SUPPLIED RECORDS:
━━━━━━━━

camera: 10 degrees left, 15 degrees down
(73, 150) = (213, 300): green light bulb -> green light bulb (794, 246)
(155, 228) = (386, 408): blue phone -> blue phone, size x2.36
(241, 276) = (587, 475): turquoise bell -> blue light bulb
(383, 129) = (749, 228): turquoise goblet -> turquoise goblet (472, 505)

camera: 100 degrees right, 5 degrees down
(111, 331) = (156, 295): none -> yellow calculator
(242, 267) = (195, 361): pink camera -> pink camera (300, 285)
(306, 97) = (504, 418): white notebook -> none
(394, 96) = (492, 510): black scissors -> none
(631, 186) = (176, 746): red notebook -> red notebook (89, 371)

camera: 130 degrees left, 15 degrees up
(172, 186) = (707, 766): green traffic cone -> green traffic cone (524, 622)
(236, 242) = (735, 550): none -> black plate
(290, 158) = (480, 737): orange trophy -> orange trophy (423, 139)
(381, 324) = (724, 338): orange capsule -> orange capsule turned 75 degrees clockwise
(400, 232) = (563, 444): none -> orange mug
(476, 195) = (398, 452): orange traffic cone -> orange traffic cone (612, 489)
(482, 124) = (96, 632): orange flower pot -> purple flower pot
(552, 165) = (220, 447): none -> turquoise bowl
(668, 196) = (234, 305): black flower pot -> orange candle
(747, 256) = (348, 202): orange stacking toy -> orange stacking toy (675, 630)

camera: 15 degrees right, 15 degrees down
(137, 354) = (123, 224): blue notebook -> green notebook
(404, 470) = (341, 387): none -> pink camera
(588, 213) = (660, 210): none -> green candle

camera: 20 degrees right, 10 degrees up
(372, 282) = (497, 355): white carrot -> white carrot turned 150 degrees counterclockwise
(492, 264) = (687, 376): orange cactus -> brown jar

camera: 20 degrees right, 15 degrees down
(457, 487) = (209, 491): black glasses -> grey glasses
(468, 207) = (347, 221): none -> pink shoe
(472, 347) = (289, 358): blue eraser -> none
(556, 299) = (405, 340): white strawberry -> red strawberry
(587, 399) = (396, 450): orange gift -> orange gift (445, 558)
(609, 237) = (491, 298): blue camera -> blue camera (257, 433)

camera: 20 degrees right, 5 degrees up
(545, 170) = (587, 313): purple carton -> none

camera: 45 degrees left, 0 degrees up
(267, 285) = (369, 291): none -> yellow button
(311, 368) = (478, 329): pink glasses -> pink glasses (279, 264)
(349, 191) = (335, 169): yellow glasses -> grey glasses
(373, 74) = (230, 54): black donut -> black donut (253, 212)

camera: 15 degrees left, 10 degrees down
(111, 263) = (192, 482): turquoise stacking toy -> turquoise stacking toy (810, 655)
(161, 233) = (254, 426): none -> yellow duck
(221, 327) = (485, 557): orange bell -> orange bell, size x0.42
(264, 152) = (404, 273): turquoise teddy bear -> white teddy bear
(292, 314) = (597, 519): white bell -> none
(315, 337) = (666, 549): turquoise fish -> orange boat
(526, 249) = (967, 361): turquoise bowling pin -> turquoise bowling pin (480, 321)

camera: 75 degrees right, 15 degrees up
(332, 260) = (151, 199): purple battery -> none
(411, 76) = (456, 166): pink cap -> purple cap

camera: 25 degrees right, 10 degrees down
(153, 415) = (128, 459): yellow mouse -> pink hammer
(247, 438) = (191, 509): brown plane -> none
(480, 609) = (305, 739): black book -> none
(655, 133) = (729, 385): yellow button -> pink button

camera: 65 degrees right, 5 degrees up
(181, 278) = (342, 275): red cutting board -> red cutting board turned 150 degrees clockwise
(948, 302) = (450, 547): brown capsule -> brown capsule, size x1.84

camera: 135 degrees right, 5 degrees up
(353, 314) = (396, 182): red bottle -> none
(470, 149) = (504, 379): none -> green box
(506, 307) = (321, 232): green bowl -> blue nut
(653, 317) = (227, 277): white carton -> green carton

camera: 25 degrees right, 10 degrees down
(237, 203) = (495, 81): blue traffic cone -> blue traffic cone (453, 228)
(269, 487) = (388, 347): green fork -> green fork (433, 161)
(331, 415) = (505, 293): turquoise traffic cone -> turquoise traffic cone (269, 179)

━━━━━━━━

Your output should be the listing's lines, exact and complete, from its first line to the line that contains "(111, 331) = (156, 295): none", inclusive.

TASK SOLUTION:
camera: 10 degrees left, 15 degrees down
(73, 150) = (213, 300): green light bulb -> green light bulb (794, 246)
(155, 228) = (386, 408): blue phone -> blue phone, size x2.36
(241, 276) = (587, 475): turquoise bell -> blue light bulb
(383, 129) = (749, 228): turquoise goblet -> turquoise goblet (472, 505)

camera: 100 degrees right, 5 degrees down
(111, 331) = (156, 295): none -> yellow calculator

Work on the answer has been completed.